*PROBLEM*. Edit the lines from the start of the records through the line containing "At what (x,y)", changing "gray granite rock" to "dark granite boulder". Leave everything else unchanged.

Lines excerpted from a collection
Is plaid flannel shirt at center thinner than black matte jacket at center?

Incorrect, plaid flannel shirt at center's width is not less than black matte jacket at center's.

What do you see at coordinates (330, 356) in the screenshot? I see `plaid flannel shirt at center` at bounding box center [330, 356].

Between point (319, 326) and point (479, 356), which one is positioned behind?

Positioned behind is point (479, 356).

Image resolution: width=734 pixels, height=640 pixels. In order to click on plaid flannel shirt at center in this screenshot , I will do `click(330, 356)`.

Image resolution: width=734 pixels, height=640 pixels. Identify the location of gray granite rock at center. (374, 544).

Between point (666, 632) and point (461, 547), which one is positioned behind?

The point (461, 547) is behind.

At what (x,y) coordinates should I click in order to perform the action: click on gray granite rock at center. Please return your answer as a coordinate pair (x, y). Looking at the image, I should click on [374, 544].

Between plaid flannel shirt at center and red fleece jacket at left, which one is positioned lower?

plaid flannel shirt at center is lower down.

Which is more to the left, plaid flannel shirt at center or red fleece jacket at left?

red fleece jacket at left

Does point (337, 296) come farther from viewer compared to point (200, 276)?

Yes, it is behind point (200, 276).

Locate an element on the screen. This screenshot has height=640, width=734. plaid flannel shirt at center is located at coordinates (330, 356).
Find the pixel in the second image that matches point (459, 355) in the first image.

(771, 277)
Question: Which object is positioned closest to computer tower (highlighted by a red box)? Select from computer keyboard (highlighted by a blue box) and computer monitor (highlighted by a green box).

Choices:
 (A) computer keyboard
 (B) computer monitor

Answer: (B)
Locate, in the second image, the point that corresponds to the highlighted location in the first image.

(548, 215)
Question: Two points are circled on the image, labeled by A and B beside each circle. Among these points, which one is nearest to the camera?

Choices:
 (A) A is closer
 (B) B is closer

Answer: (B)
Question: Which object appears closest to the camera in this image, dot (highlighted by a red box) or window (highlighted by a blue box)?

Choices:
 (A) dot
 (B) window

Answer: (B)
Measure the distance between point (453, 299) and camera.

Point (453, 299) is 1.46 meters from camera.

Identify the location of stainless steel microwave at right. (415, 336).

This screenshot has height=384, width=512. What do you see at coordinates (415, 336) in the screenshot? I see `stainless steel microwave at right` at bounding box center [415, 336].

*EXERCISE RESULT*.
Is plaid flannel shirt at center thinner than black matte jacket at center?

Incorrect, plaid flannel shirt at center's width is not less than black matte jacket at center's.

What do you see at coordinates (330, 356) in the screenshot? I see `plaid flannel shirt at center` at bounding box center [330, 356].

Between point (319, 326) and point (479, 356), which one is positioned behind?

Positioned behind is point (479, 356).

Image resolution: width=734 pixels, height=640 pixels. In order to click on plaid flannel shirt at center in this screenshot , I will do `click(330, 356)`.

Image resolution: width=734 pixels, height=640 pixels. Identify the location of dark granite boulder at center. (374, 544).

Between point (666, 632) and point (461, 547), which one is positioned behind?

The point (461, 547) is behind.

At what (x,y) coordinates should I click in order to perform the action: click on dark granite boulder at center. Please return your answer as a coordinate pair (x, y). Looking at the image, I should click on [374, 544].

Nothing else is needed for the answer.